Source records:
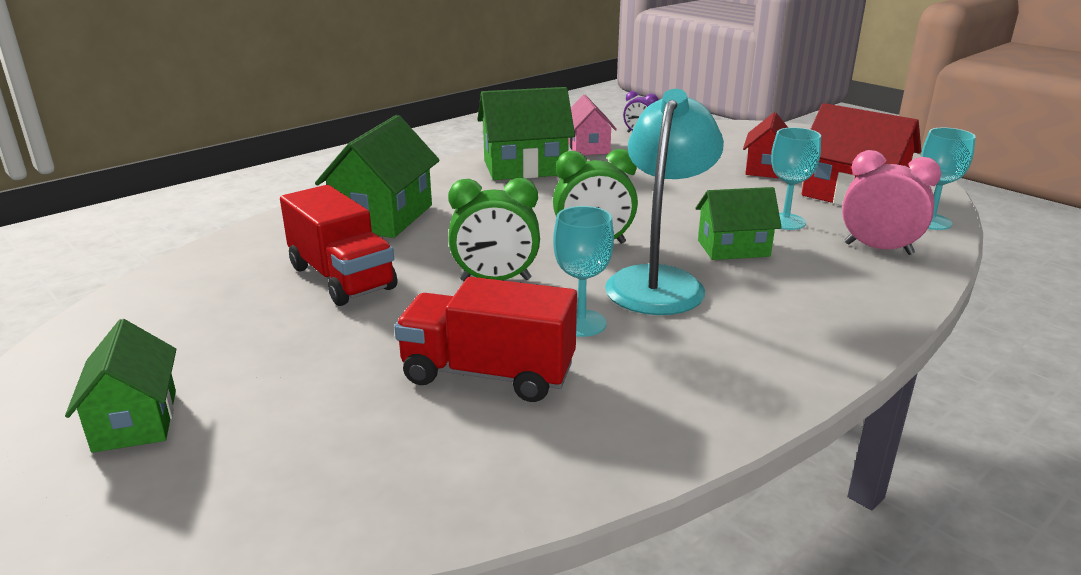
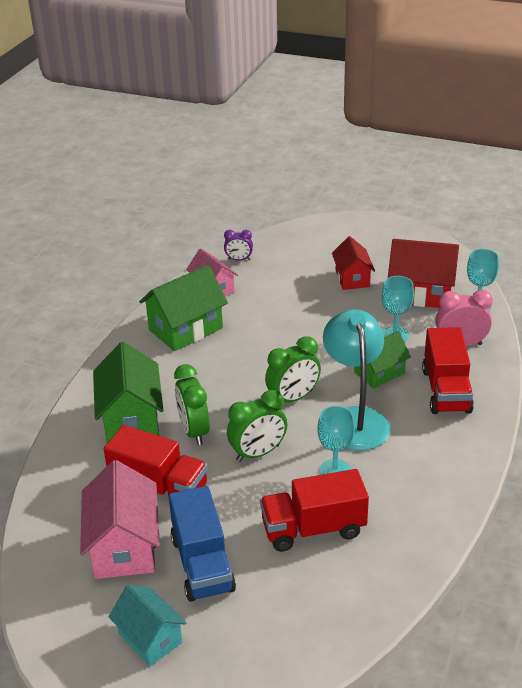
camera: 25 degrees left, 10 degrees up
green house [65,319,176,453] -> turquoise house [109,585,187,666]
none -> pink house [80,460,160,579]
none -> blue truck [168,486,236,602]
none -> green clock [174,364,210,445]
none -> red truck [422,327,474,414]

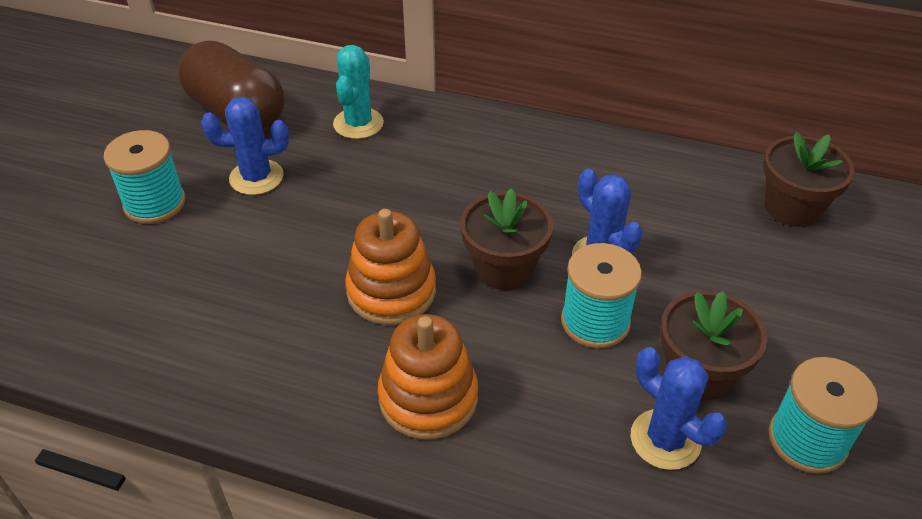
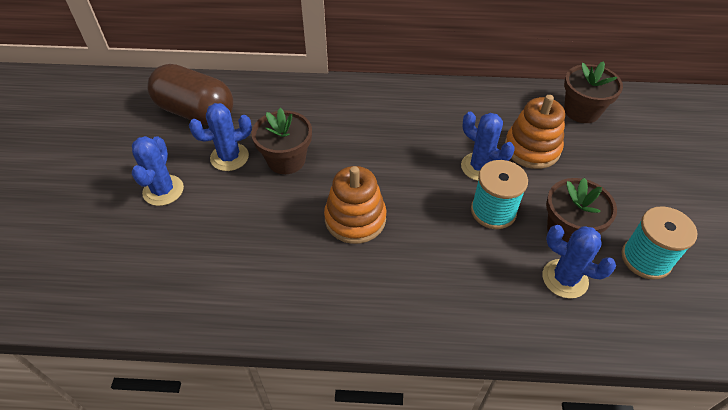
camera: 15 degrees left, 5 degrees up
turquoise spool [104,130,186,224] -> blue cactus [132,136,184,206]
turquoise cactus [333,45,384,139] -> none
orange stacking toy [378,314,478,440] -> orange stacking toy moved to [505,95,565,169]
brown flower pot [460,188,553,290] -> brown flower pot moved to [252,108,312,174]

_TO DO:_
A verbatim transcript of the entries above is required, with the pictures left out.

_FINISHED EXERCISE:_
camera: 25 degrees left, 10 degrees up
green house [65,319,176,453] -> turquoise house [109,585,187,666]
none -> pink house [80,460,160,579]
none -> blue truck [168,486,236,602]
none -> green clock [174,364,210,445]
none -> red truck [422,327,474,414]

camera: 15 degrees left, 5 degrees up
turquoise spool [104,130,186,224] -> blue cactus [132,136,184,206]
turquoise cactus [333,45,384,139] -> none
orange stacking toy [378,314,478,440] -> orange stacking toy moved to [505,95,565,169]
brown flower pot [460,188,553,290] -> brown flower pot moved to [252,108,312,174]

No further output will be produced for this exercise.